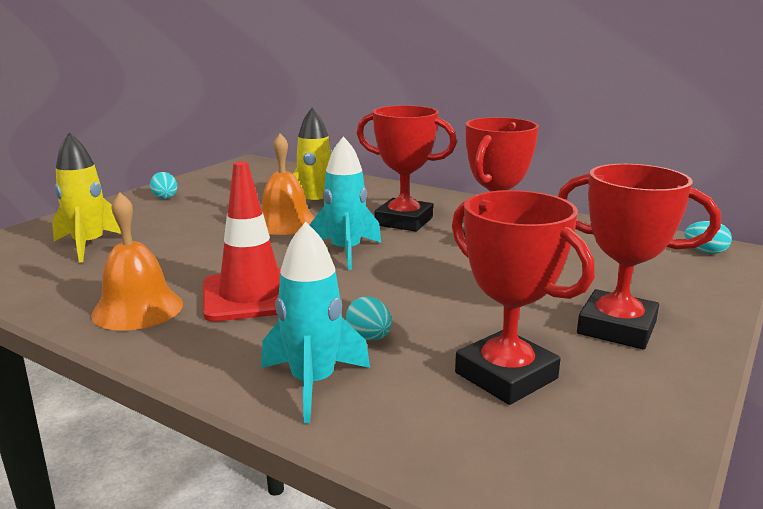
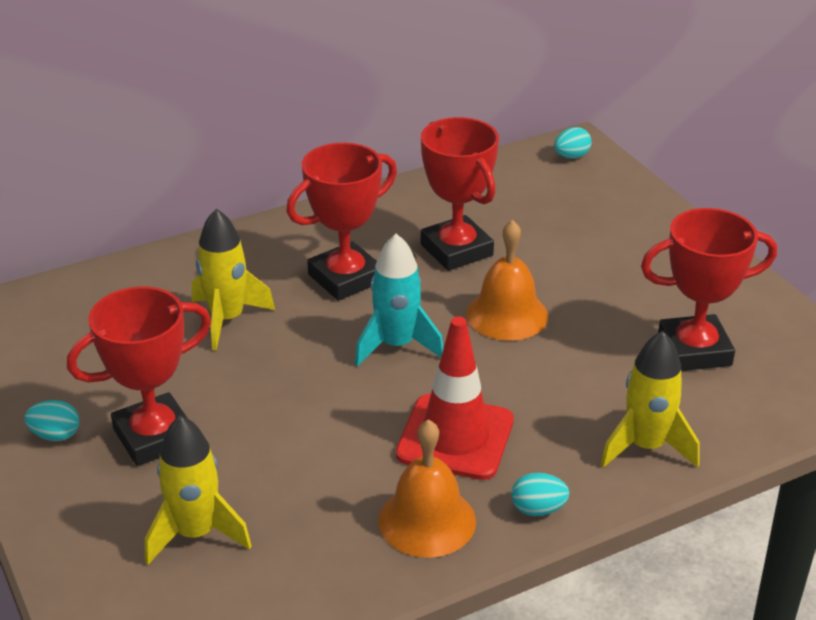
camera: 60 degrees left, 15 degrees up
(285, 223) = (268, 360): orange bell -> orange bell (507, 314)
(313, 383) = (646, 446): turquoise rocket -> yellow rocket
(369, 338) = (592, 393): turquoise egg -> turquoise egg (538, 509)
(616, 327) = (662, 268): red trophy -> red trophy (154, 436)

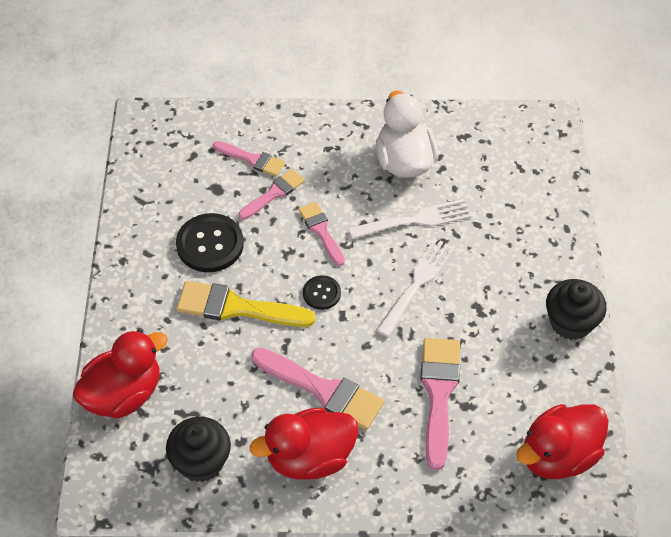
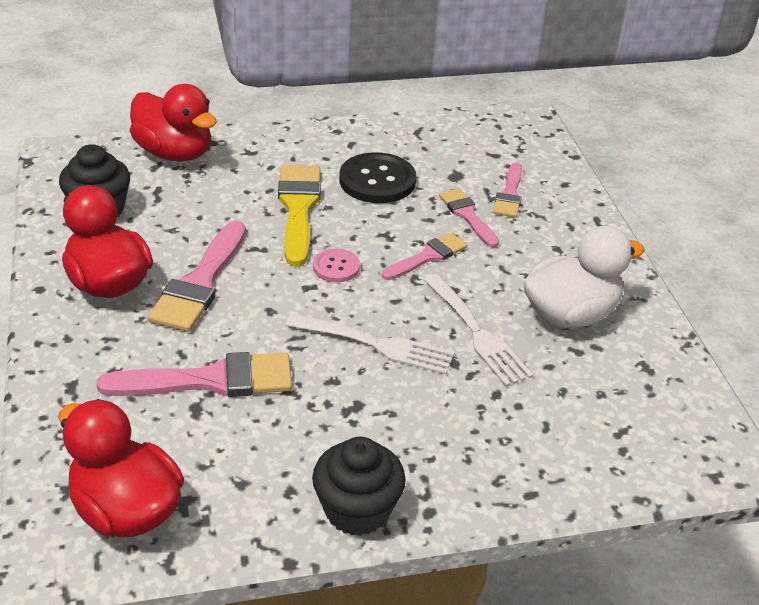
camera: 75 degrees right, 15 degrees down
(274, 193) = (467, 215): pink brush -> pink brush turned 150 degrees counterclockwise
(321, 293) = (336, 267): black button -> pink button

· · · · · · ·

### [Exercise prompt]
Each line from the first line of the data above through the one containing "camera: 75 degrees right, 15 degrees down" must be set down exactly; the pictures must not be.

### [Response to this task]
camera: 60 degrees left, 15 degrees up
(285, 223) = (268, 360): orange bell -> orange bell (507, 314)
(313, 383) = (646, 446): turquoise rocket -> yellow rocket
(369, 338) = (592, 393): turquoise egg -> turquoise egg (538, 509)
(616, 327) = (662, 268): red trophy -> red trophy (154, 436)

camera: 75 degrees right, 15 degrees down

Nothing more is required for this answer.